EXERCISE INSTRUCTIONS:
Leave every picture out and write out the records below exactly.

Records from a collection:
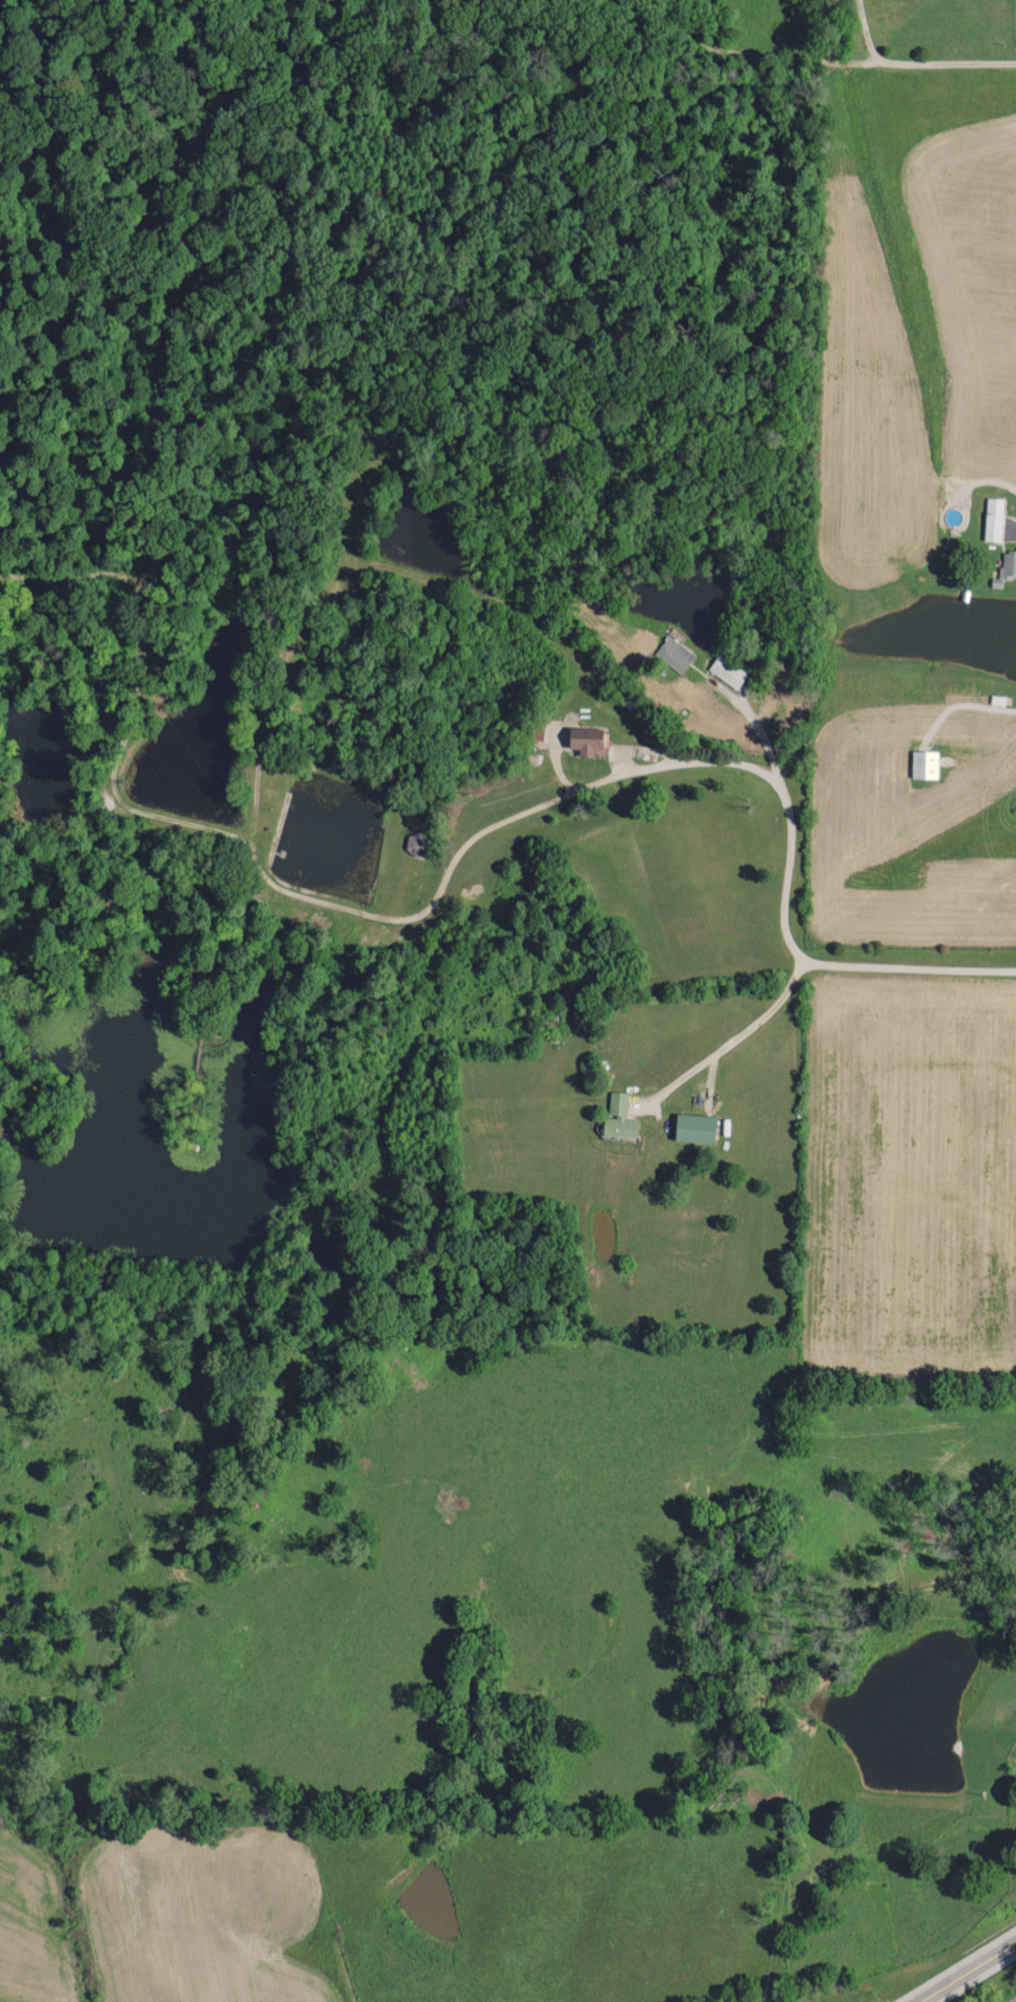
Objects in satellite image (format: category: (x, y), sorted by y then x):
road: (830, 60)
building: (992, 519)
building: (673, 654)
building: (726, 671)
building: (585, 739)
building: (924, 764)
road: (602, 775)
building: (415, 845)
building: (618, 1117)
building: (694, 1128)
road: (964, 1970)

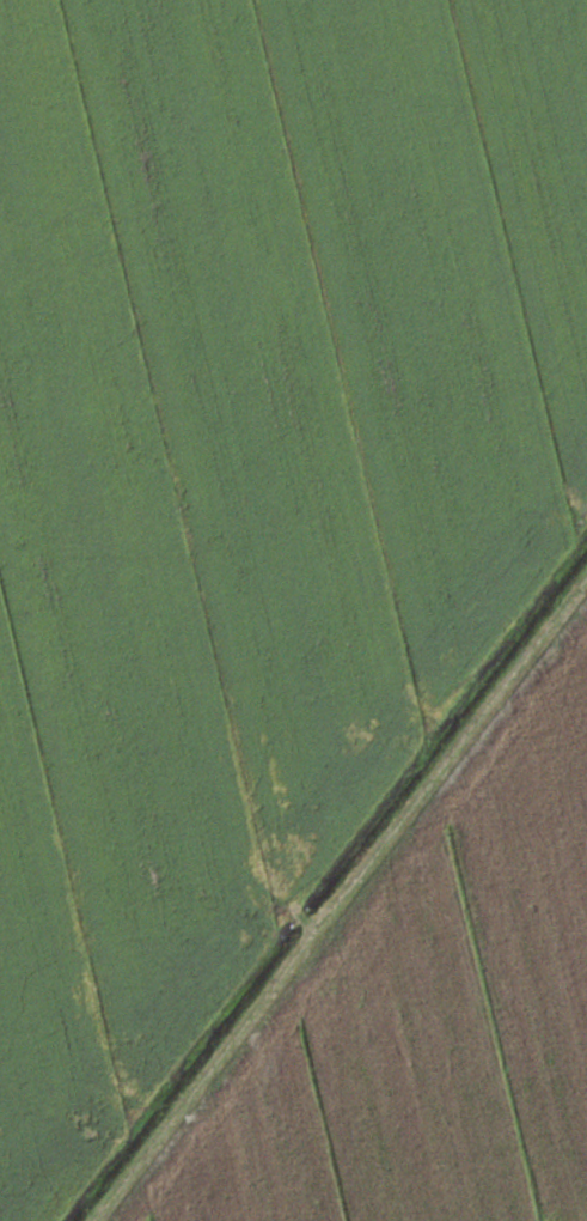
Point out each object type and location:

SOLUTION BELOW:
Objects in satellite image (format: category: (x, y), sorted by y then x):
road: (830, 60)
building: (992, 519)
building: (673, 654)
building: (726, 671)
building: (585, 739)
building: (924, 764)
road: (602, 775)
building: (415, 845)
building: (618, 1117)
building: (694, 1128)
road: (964, 1970)

Point out each object type and location:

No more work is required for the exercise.